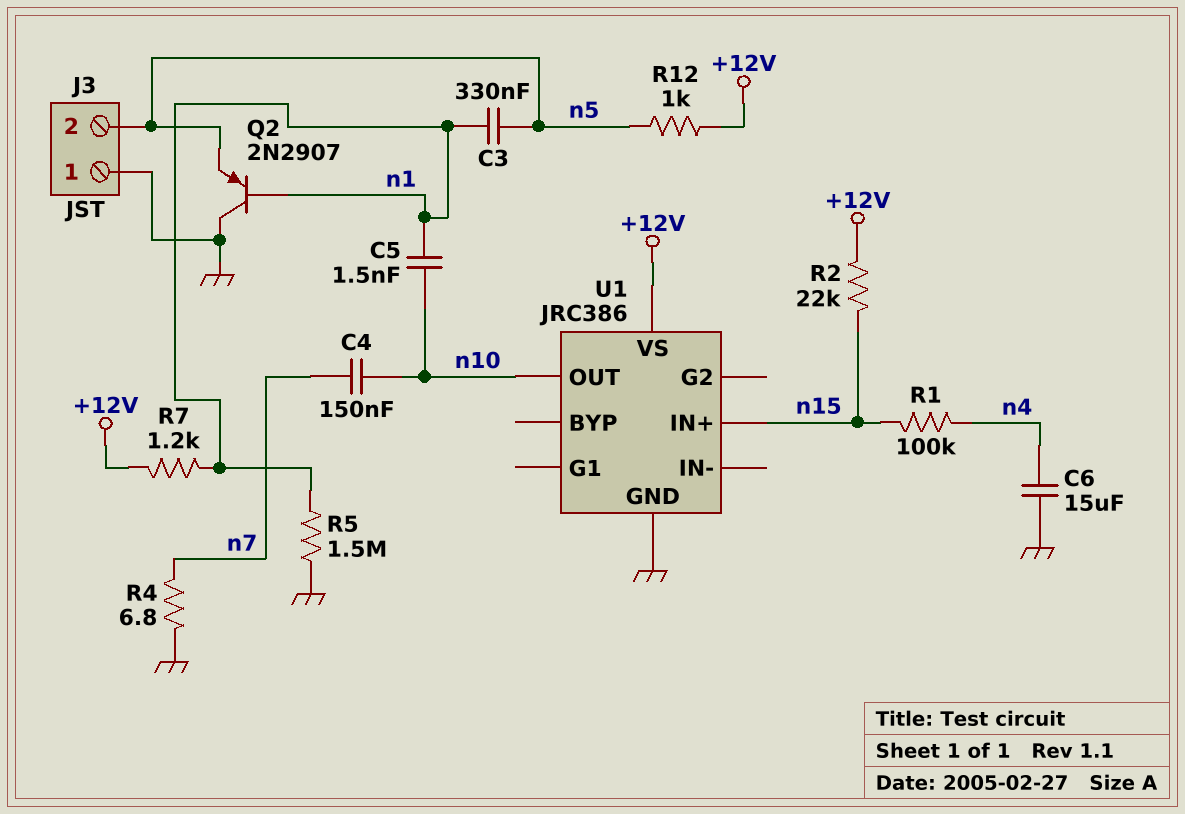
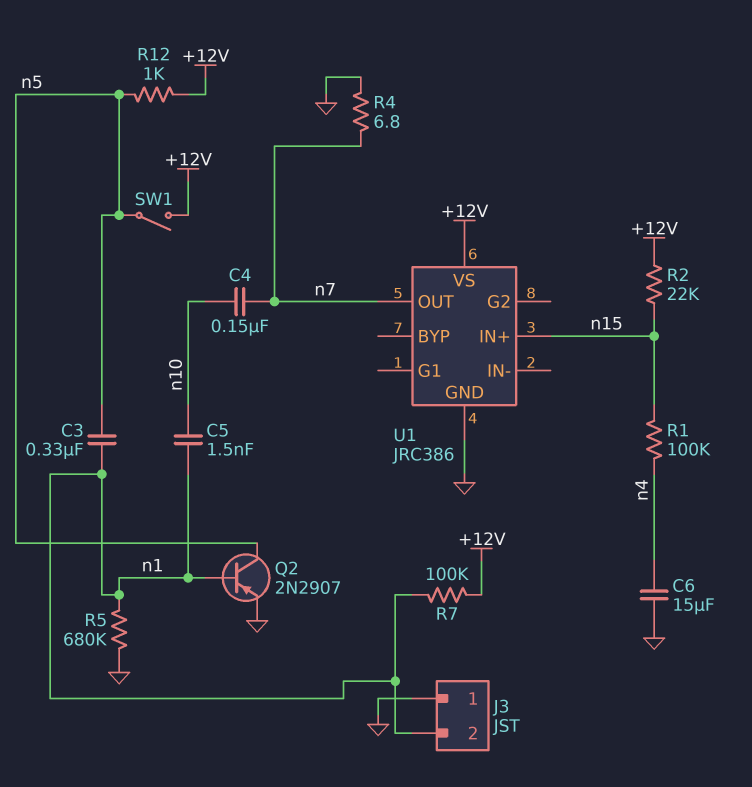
J3 pin 2: n5 -> n1
Q2: PNP 2N2907 (B n1, C GND, E n5) -> PNP 2N2907 (B n1, C n5, E GND)
R5: 1.5M (GND, n1) -> 680k (GND, n1)
R7: 1.2k (+12V, n1) -> 100k (+12V, n1)
SW1: none -> switch (+12V, n5)
U1 pin OUT: n10 -> n7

|---|

**TASK TO COMPLETE**
Apart from the pictures, every line of the data above should be given again exactly.

**EXERCISE SOLUTION**
J3 pin 2: n5 -> n1
Q2: PNP 2N2907 (B n1, C GND, E n5) -> PNP 2N2907 (B n1, C n5, E GND)
R5: 1.5M (GND, n1) -> 680k (GND, n1)
R7: 1.2k (+12V, n1) -> 100k (+12V, n1)
SW1: none -> switch (+12V, n5)
U1 pin OUT: n10 -> n7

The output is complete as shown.